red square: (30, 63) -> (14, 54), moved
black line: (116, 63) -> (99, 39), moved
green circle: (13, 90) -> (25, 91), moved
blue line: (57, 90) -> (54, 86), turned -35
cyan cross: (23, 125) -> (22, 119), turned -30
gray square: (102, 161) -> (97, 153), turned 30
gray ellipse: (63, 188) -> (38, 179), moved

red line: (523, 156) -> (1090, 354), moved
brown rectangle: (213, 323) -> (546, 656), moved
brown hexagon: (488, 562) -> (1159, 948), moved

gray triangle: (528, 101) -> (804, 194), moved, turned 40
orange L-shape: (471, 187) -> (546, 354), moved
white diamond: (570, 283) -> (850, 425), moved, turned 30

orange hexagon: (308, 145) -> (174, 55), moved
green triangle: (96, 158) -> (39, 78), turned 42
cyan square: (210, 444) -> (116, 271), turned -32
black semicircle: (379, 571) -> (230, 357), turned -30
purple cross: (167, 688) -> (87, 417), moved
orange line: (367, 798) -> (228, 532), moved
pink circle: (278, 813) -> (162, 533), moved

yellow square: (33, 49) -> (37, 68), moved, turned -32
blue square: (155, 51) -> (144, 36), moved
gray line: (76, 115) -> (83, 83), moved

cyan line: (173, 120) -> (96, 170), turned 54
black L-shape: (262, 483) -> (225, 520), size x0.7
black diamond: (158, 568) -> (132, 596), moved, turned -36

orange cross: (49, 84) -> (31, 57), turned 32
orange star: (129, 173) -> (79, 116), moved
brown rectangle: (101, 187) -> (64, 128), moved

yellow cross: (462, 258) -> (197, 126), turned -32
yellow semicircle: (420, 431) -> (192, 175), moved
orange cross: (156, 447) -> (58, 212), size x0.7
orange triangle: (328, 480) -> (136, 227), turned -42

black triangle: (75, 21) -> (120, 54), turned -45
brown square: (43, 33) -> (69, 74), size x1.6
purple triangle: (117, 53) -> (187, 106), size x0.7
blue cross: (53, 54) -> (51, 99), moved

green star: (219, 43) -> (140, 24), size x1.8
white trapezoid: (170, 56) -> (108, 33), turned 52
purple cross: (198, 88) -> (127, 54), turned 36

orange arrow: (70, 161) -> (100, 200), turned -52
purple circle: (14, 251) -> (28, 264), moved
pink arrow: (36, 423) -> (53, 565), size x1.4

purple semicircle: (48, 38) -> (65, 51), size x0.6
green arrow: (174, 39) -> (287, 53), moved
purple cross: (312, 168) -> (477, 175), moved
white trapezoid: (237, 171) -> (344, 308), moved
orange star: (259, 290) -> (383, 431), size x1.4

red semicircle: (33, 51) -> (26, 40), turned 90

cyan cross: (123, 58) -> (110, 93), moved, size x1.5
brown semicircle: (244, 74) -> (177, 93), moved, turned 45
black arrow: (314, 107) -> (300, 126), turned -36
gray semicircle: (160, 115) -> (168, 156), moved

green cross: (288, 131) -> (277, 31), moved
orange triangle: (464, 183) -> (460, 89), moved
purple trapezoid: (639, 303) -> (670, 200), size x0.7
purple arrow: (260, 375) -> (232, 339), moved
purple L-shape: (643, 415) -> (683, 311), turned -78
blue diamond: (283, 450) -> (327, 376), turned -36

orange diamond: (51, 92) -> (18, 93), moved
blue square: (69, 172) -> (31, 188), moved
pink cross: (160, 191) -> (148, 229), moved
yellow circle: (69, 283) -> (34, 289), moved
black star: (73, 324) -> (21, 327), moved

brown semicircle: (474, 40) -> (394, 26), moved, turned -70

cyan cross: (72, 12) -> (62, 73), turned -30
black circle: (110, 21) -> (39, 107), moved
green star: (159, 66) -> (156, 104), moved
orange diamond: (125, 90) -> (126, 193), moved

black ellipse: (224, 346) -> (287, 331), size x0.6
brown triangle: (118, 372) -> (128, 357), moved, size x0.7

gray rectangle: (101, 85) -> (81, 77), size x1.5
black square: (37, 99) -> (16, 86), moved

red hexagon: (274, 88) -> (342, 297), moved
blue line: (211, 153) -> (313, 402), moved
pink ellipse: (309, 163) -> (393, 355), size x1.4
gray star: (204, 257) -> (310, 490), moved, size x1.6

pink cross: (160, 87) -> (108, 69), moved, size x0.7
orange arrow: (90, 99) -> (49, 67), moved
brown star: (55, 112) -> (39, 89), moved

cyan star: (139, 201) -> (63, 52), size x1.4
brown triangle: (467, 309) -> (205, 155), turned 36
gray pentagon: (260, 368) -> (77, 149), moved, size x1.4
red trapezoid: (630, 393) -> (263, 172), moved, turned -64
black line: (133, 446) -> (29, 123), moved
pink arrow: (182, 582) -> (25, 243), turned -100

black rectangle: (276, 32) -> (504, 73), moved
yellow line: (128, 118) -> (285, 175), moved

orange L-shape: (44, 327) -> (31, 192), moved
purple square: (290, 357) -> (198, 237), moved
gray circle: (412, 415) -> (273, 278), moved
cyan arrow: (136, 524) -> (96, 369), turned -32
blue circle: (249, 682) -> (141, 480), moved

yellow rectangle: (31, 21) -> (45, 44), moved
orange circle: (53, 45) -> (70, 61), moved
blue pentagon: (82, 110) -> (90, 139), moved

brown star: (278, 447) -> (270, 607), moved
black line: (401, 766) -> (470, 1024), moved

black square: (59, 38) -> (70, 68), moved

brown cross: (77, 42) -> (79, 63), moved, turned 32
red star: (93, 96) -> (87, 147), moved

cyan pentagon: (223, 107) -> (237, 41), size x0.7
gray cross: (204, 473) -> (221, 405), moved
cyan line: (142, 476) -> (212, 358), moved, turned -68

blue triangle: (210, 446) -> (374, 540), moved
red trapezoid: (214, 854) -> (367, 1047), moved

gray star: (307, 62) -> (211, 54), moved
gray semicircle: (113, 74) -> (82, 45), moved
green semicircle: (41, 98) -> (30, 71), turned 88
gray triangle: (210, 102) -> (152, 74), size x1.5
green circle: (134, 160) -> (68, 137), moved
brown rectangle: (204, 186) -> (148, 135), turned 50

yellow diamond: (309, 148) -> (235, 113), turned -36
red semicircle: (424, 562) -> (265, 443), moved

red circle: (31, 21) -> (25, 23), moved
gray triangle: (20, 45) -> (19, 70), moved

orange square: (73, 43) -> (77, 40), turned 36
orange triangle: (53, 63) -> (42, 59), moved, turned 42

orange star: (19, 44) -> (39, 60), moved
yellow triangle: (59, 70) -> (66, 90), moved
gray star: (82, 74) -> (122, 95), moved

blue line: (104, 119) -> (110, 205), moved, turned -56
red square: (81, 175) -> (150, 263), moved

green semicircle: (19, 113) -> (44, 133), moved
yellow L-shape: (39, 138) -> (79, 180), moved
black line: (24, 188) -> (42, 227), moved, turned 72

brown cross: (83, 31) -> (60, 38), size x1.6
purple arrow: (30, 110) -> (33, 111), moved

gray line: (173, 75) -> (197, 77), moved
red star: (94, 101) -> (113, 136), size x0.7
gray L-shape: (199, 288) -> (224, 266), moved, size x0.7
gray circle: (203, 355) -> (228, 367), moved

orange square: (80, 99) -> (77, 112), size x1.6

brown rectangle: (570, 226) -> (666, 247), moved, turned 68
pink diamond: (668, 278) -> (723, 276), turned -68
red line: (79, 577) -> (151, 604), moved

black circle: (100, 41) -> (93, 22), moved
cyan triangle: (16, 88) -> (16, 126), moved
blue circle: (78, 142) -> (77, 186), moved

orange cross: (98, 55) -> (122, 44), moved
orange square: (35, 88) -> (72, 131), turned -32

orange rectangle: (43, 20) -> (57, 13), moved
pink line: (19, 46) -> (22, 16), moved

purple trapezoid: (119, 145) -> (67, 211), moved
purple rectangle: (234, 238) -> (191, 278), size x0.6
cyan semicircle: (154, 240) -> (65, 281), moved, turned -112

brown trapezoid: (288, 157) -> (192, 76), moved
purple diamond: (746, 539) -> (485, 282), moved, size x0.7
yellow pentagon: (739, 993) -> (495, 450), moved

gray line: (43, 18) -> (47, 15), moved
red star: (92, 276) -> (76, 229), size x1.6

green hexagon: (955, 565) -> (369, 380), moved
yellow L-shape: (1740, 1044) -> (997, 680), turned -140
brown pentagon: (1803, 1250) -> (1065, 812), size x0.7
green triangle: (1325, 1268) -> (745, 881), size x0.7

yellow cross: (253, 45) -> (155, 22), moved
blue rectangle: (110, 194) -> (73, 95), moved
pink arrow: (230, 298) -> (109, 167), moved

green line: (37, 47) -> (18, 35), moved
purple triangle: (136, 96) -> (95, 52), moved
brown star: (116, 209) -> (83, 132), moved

+++++

## TASK GOAL
Lines to set down from above: the line with "purple L-shape: (643, 415)", the line with "orange arrow: (90, 99) -> (49, 67), moved", and every line between, each exactly as written.

## TASK OUTPUT
purple L-shape: (643, 415) -> (683, 311), turned -78
blue diamond: (283, 450) -> (327, 376), turned -36

orange diamond: (51, 92) -> (18, 93), moved
blue square: (69, 172) -> (31, 188), moved
pink cross: (160, 191) -> (148, 229), moved
yellow circle: (69, 283) -> (34, 289), moved
black star: (73, 324) -> (21, 327), moved

brown semicircle: (474, 40) -> (394, 26), moved, turned -70

cyan cross: (72, 12) -> (62, 73), turned -30
black circle: (110, 21) -> (39, 107), moved
green star: (159, 66) -> (156, 104), moved
orange diamond: (125, 90) -> (126, 193), moved

black ellipse: (224, 346) -> (287, 331), size x0.6
brown triangle: (118, 372) -> (128, 357), moved, size x0.7

gray rectangle: (101, 85) -> (81, 77), size x1.5
black square: (37, 99) -> (16, 86), moved

red hexagon: (274, 88) -> (342, 297), moved
blue line: (211, 153) -> (313, 402), moved
pink ellipse: (309, 163) -> (393, 355), size x1.4
gray star: (204, 257) -> (310, 490), moved, size x1.6

pink cross: (160, 87) -> (108, 69), moved, size x0.7
orange arrow: (90, 99) -> (49, 67), moved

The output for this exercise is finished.